:: Set exercise ::
Please pull out every line of the listing below that contains the string "kern". Treat uppercase and lowercase letters as distinct.

:: Exercise inputs ::
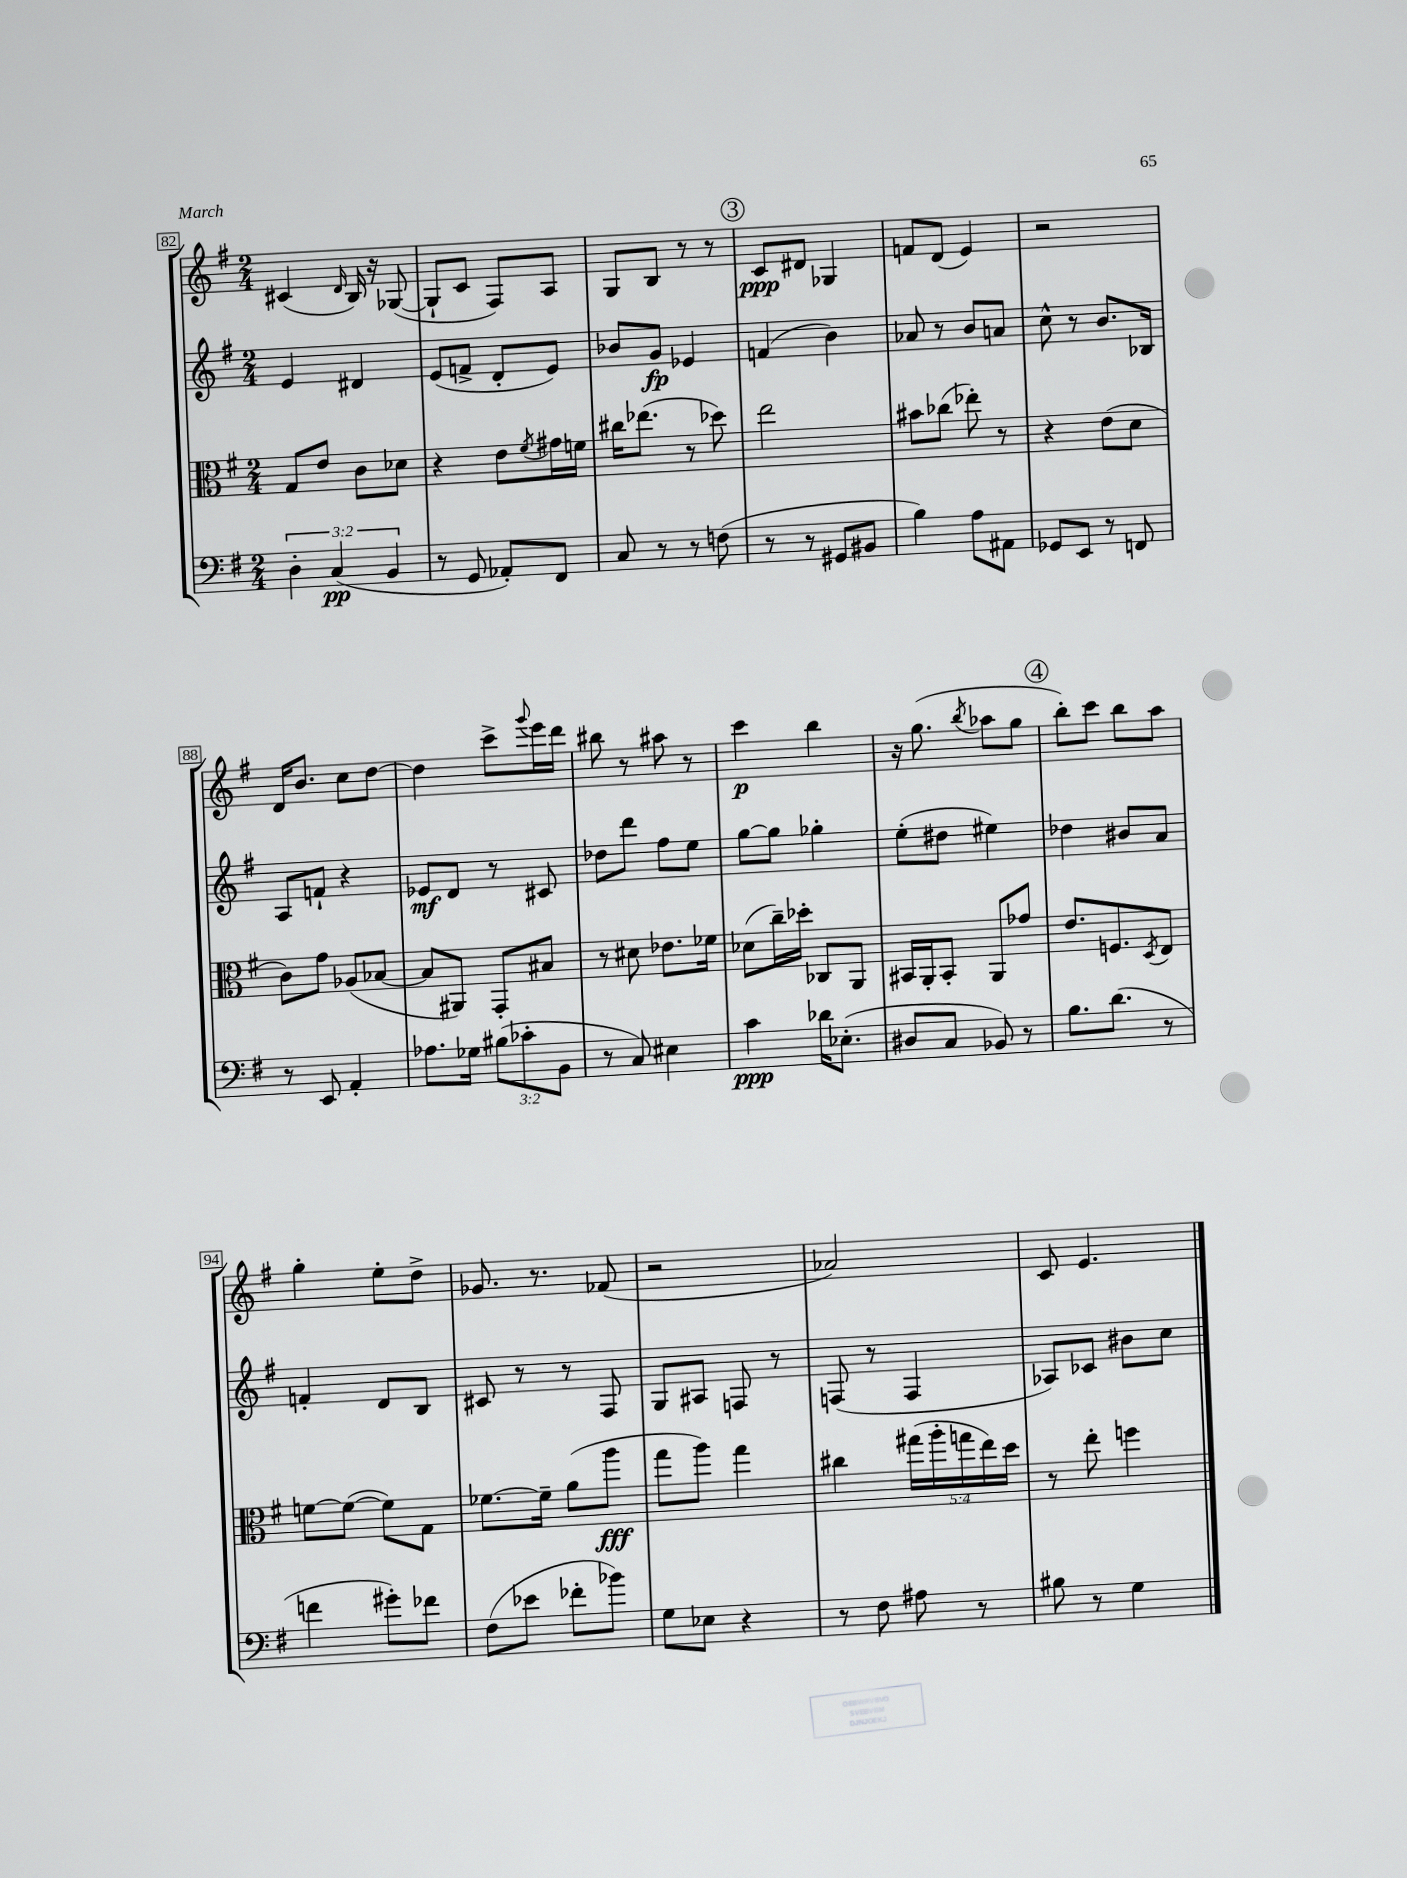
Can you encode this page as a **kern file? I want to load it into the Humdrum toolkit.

**kern	**dynam	**kern	**dynam	**kern	**dynam	**kern	**dynam
*part4	*part4	*part3	*part3	*part2	*part2	*part1	*part1
*staff4	*staff4	*staff3	*staff3	*staff2	*staff2	*staff1	*staff1
*clefF4	*	*clefC3	*	*clefG2	*	*clefG2	*
*k[f#]	*	*k[f#]	*	*k[f#]	*	*k[f#]	*
*M2/4	*	*M2/4	*	*M2/4	*	*M2/4	*
=82	=82	=82	=82	=82	=82	=82	=82
6D'\	.	8G/L	.	4e/	.	(4c#X/	.
.	.	8e/J	.	.	.	.	.
(6C/	pp	.	.	.	.	.	.
.	.	.	.	.	.	16qqd/	.
.	.	8c\L	.	4d#X/	.	16B/)	.
.	.	.	.	.	.	16r	.
6BB/	.	.	.	.	.	.	.
.	.	8d-X\J	.	.	.	([8G-X/	.
=83	=83	=83	=83	=83	=83	=83	=83
8r	.	4r	.	(8e/L	.	8G-`/L]	.
8GG/	.	.	.	8fn^/J	.	8c/J	.
8AA-X'/L)	.	8e\L	.	8d'/L	.	8F#/L)	.
.	.	8qf#/	.	.	.	.	.
8FF#/J	.	16g#X\L	.	8e/J)	.	8A/J	.
.	.	16fn\JJ	.	.	.	.	.
=84	=84	=84	=84	=84	=84	=84	=84
8C/	.	16cc#X\KL	.	8b-X/L	.	8G/L	.
.	.	(8.ee-X\J	.	.	.	.	.
8r	.	.	.	8g/J	fp	8B/J	.
8r	.	8r	.	4e-X/	.	8r	.
(8Fn\	.	8dd-X\)	.	.	.	8r	.
!!LO:REH:place=s1:t=3
=85	=85	=85	=85	=85	=85	=85	=85
8r	.	2ee\	.	(4fn/	.	8c/L	ppp
8r	.	.	.	.	.	8d#X/J	.
8GG#X/L	.	.	.	4b\)	.	4G-X/	.
8BB#X/J	.	.	.	.	.	.	.
=86	=86	=86	=86	=86	=86	=86	=86
4B\)	.	8b#X\L	.	8a-X/	.	8fn/L	.
.	.	(8cc-X\J	.	8r	.	(8d/J	.
8A\L	.	8ee-X'\)	.	8b/L	.	4e/)	.
8AA#X\J	.	8r	.	8an/J	.	.	.
=87	=87	=87	=87	=87	=87	=87	=87
8GG-X/L	.	4r	.	8cc^^\	.	2r	.
8EE/J	.	.	.	8r	.	.	.
8r	.	(8e\L	.	8.b/L	.	.	.
8FFn/	.	8d\J	.	.	.	.	.
.	.	.	.	16B-X/Jk	.	.	.
!!LO:LB:g=z
=88	=88	=88	=88	=88	=88	=88	=88
8r	.	8c\L)	.	8A/L	.	16d/KL	.
.	.	.	.	.	.	8.b/J	.
8EE/	.	8g\J	.	8fn`/J	.	.	.
4AA'/	.	(8A-X/L	.	4r	.	8cc\L	.
.	.	[8B-X/J	.	.	.	[8dd\J	.
=89	=89	=89	=89	=89	=89	=89	=89
8.A-X\L	.	8B-/L]	.	8e-X/L	mf	4dd\]	.
.	.	8AA#X/J)	.	8d/J	.	.	.
16G-X\Jk	.	.	.	.	.	.	.
(12B#X\L	.	8GG'/L	.	8r	.	8ccc^\L	.
12c-X'\	.	.	.	.	.	.	.
.	.	.	.	.	.	8qqggg/	.
.	.	8B#X/J	.	8c#X/	.	16eee\L	.
12BB\J	.	.	.	.	.	.	.
.	.	.	.	.	.	16ddd\JJ	.
=90	=90	=90	=90	=90	=90	=90	=90
8r	.	8r	.	8dd-X\L	.	8bb#X\	.
8C/)	.	8d#X\	.	8ddd\J	.	8r	.
4E#X\	.	8.e-X\L	.	8ff#\L	.	8aa#X\	.
.	.	.	.	8ee\J	.	8r	.
.	.	16f-X\Jk	.	.	.	.	.
=91	=91	=91	=91	=91	=91	=91	=91
4c\	ppp	(8d-X\L	.	[8gg\L	.	4ccc\	p
.	.	16cc~\L)	.	8gg\J]	.	.	.
.	.	16dd-X'\JJ	.	.	.	.	.
16d-X\KL	.	8C-X/L	.	4gg-X'\	.	4bb\	.
(8.E-X'\J	.	.	.	.	.	.	.
.	.	8AA/J	.	.	.	.	.
=92	=92	=92	=92	=92	=92	=92	=92
8D#X/L	.	16BB#X/LL	.	(8ee'\L	.	16r	.
.	.	16AA'/J	.	.	.	(8.gg\	.
8C/J	.	8BB#'/J	.	8dd#X\J	.	.	.
.	.	.	.	.	.	8qbb/	.
8BB-X/)	.	8AA/L	.	4ee#X\)	.	8aa-X\L	.
8r	.	8g-X/J	.	.	.	8gg\J	.
!!LO:REH:place=s1:t=4
=93	=93	=93	=93	=93	=93	=93	=93
8.B\L	.	8.e/L	.	4dd-X\	.	8bb'\L)	.
.	.	.	.	.	.	8ccc\J	.
(8.d\J	.	8.Fn/	.	.	.	.	.
.	.	.	.	8b#X/L	.	8bb\L	.
.	.	8qD/	.	.	.	.	.
8r	.	8E/J	.	8a/J	.	8aa\J	.
!!LO:LB:g=z
=94	=94	=94	=94	=94	=94	=94	=94
4fn\	.	[8fn\L	.	4fn'/	.	4gg'\	.
.	.	(8f\J_	.	.	.	.	.
8g#X'\L)	.	8f\L])	.	8d/L	.	8ee'\L	.
8f-X\J	.	8G\J	.	8B/J	.	8dd^\J	.
=95	=95	=95	=95	=95	=95	=95	=95
(8F#\L	.	[8.f-X\L	.	8c#X/	.	8.g-X/	.
8e-X\J	.	.	.	8r	.	.	.
.	.	16f-~\Jk]	.	.	.	8.r	.
8f-X'\L	.	(8a\L	.	8r	.	.	.
8b-X\J)	.	8aa\J	fff	8F#/	.	(8f-X/	.
=96	=96	=96	=96	=96	=96	=96	=96
8G\L	.	8gg\L	.	8G/L	.	2r	.
8E-X\J	.	8aa\J)	.	8A#X/J	.	.	.
4r	.	4gg\	.	8Fn/	.	.	.
.	.	.	.	8r	.	.	.
=97	=97	=97	=97	=97	=97	=97	=97
8r	.	4cc#X\	.	(8Fn/	.	2a-X/)	.
8F#\	.	.	.	8r	.	.	.
8A#X\	.	(20gg#X\LL	.	4F/	.	.	.
.	.	20aa'\	.	.	.	.	.
.	.	20ggn\	.	.	.	.	.
8r	.	.	.	.	.	.	.
.	.	20ee\)	.	.	.	.	.
.	.	20dd\JJ	.	.	.	.	.
=98	=98	=98	=98	=98	=98	=98	=98
8B#X\	.	8r	.	8A-X/L)	.	8c/	.
8r	.	8ee'\	.	8c-X/J	.	4.e/	.
4G\	.	4ffn\	.	8b#X\L	.	.	.
.	.	.	.	8cc\J	.	.	.
==	==	==	==	==	==	==	==
*-	*-	*-	*-	*-	*-	*-	*-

:: Full answer ::
Can you encode this page as a **kern file? I want to load it into the Humdrum toolkit.
**kern	**dynam	**kern	**dynam	**kern	**dynam	**kern	**dynam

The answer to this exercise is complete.